▸ WHAT IS EXPECTED
What lines of the data hold the string "pentagon"? Copy them all.

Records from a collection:
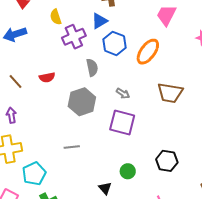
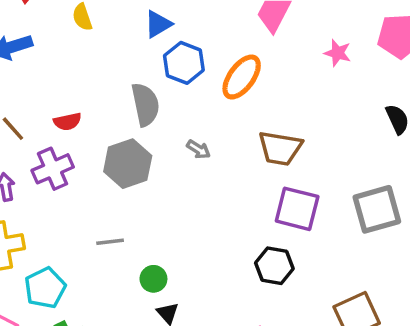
purple cross: (74, 37) -> (53, 169), moved
gray semicircle: (92, 68) -> (145, 105), size x1.4
purple square: (122, 123) -> (297, 209), moved
green circle: (128, 171) -> (153, 279), moved

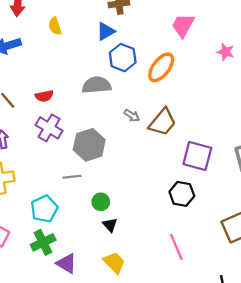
gray semicircle: (145, 105) -> (97, 85), turned -84
brown trapezoid: (280, 148) -> (162, 122), moved, turned -60
gray hexagon: (128, 164) -> (89, 145), moved
purple cross: (53, 169) -> (49, 128), moved, turned -36
cyan pentagon: (45, 288) -> (44, 209), moved

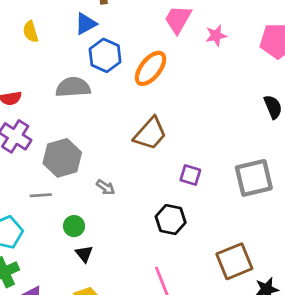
yellow semicircle: (55, 26) -> (31, 32), moved
pink star: (226, 52) -> (216, 36), moved, turned -30
gray arrow: (132, 115) -> (106, 187), moved
purple square: (197, 156) -> (190, 175), size x0.6

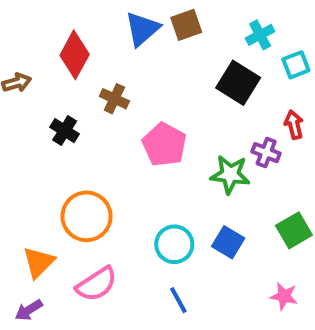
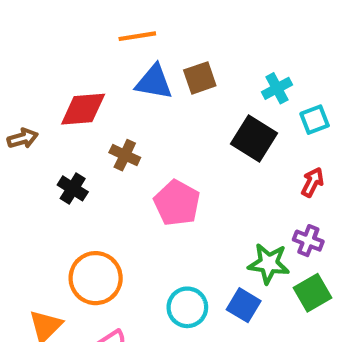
blue triangle: (142, 29) -> (154, 82), turned 51
red diamond: (75, 55) -> (83, 109), turned 57
red arrow: (294, 125) -> (312, 182), turned 40
purple cross: (266, 153) -> (308, 241), moved
green star: (230, 174) -> (269, 264), moved

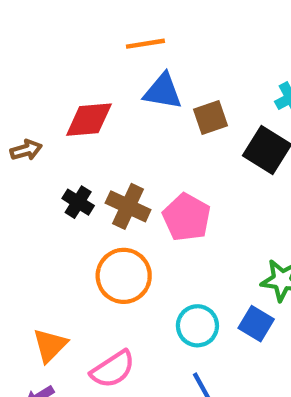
brown square: (200, 78) -> (210, 117), moved
brown cross: (125, 155) -> (128, 206), moved, size x1.4
orange circle: (96, 278) -> (124, 276), moved

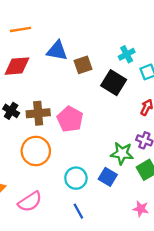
orange line: (145, 44) -> (20, 29), moved
brown cross: (128, 206) -> (38, 113), turned -30

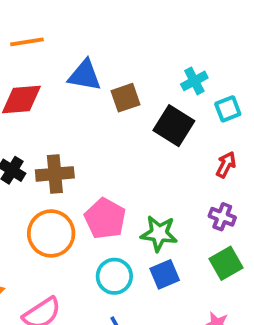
pink pentagon: (70, 119) -> (105, 219), moved
green star: (122, 153) -> (159, 233), moved
blue square: (108, 177) -> (165, 274), turned 36

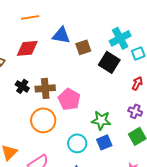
cyan cross: (194, 81) -> (120, 38), size x1.5
pink pentagon: (105, 219) -> (69, 99), moved

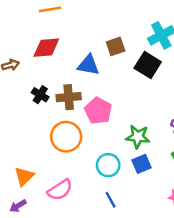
blue triangle: (61, 35) -> (88, 65), moved

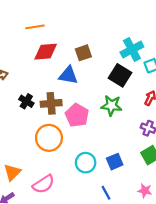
brown square: (116, 46) -> (83, 53), moved
red diamond: (46, 48) -> (46, 52), moved
green star: (138, 137) -> (111, 106), moved
blue line: (111, 200) -> (106, 193), moved

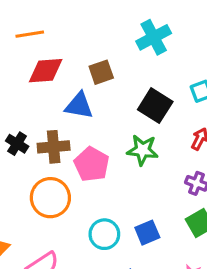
cyan cross: (132, 50) -> (154, 37), moved

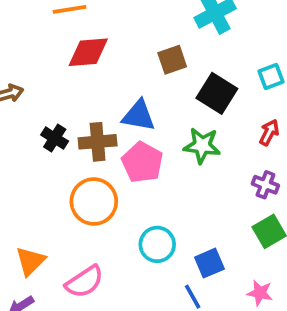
brown square: (101, 72) -> (172, 60), moved
blue triangle: (79, 106) -> (139, 116), moved
blue square: (147, 233) -> (209, 263), moved

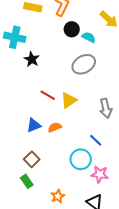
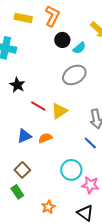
cyan semicircle: (89, 37) -> (79, 48), turned 112
black star: (32, 59) -> (17, 85), moved
blue line: (96, 140) -> (90, 143), moved

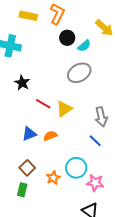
green rectangle: (17, 192) -> (22, 190), turned 48
orange star: (48, 207) -> (53, 178), moved

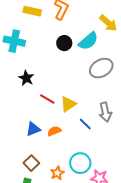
black circle: (67, 38) -> (64, 43), moved
cyan semicircle: (84, 46) -> (88, 41), size x1.5
gray ellipse: (79, 73) -> (101, 68), moved
blue line: (95, 141) -> (85, 124), moved

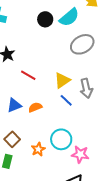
yellow triangle: (68, 104) -> (62, 80), moved

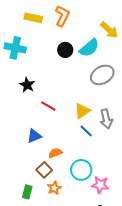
orange semicircle: (35, 107) -> (55, 153), moved
brown square: (12, 139) -> (44, 170), moved
orange star: (38, 149) -> (54, 188), moved

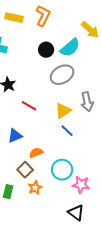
gray ellipse: (102, 75) -> (62, 75), moved
gray arrow: (106, 119) -> (87, 102), moved

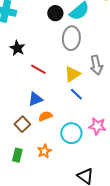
gray ellipse: (62, 75) -> (71, 38), turned -55
blue triangle: (15, 136) -> (35, 99), moved
brown square: (25, 170) -> (22, 124), moved
pink star: (81, 185) -> (97, 126), moved

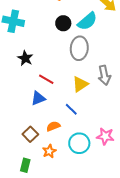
blue line: (76, 94) -> (71, 109), moved
blue triangle: (35, 99) -> (38, 98), moved
orange star: (44, 151) -> (49, 151), moved

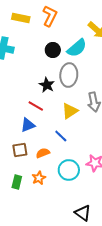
black star: (25, 58) -> (47, 85), moved
brown square: (30, 134) -> (20, 150), moved, turned 35
green rectangle: (25, 165) -> (17, 182), moved

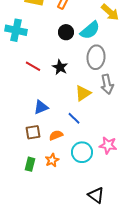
gray ellipse: (69, 75) -> (96, 57), moved
red line: (36, 106) -> (33, 66), moved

▸ RESPONSE AREA
cyan pentagon: (45, 288) -> (44, 209), moved
pink pentagon: (70, 119) -> (105, 219), moved
pink pentagon: (105, 219) -> (69, 99), moved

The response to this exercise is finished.